> _What you are asked to do_
This exercise calls for the whole listing to be given again exactly, without images.

> _Data for processing_
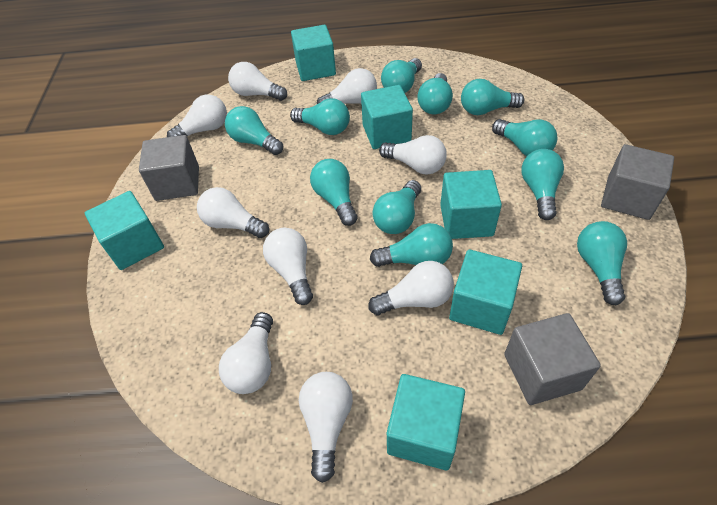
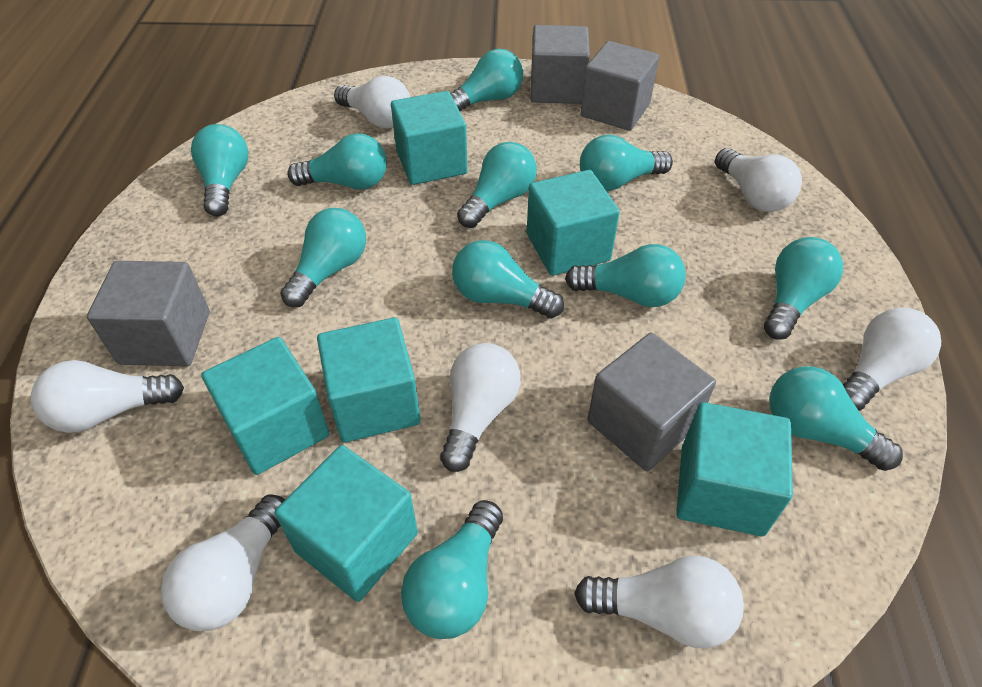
grey cube: 3 -> 4
white light bulb: 9 -> 7

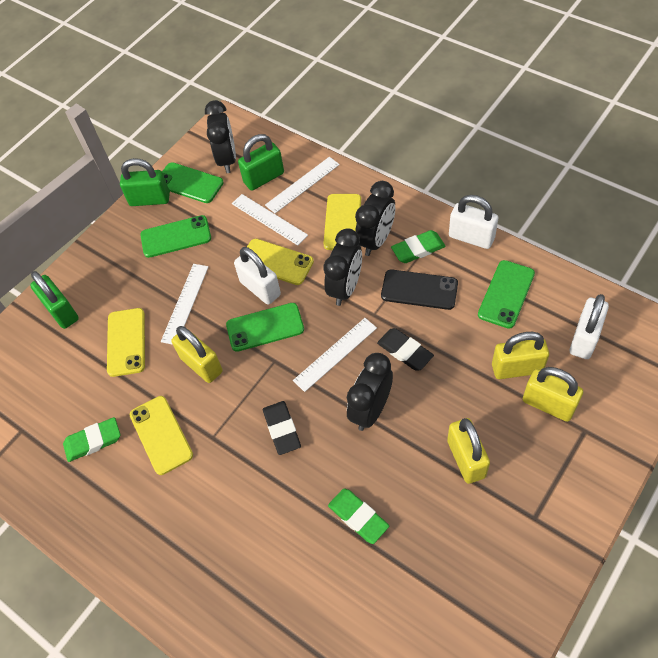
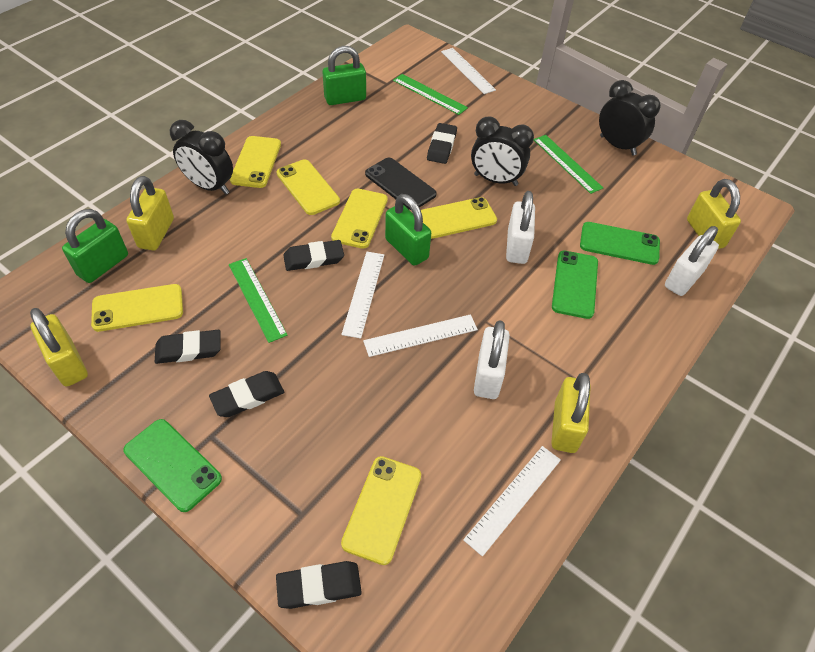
black clock: 4 -> 3
black eraser: 2 -> 5
green eraser: 3 -> 0
green phone: 4 -> 3
green ruler: 0 -> 3
yellow phone: 4 -> 6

> _Response to the exercise_
grey cube: 3 -> 4
white light bulb: 9 -> 7

black clock: 4 -> 3
black eraser: 2 -> 5
green eraser: 3 -> 0
green phone: 4 -> 3
green ruler: 0 -> 3
yellow phone: 4 -> 6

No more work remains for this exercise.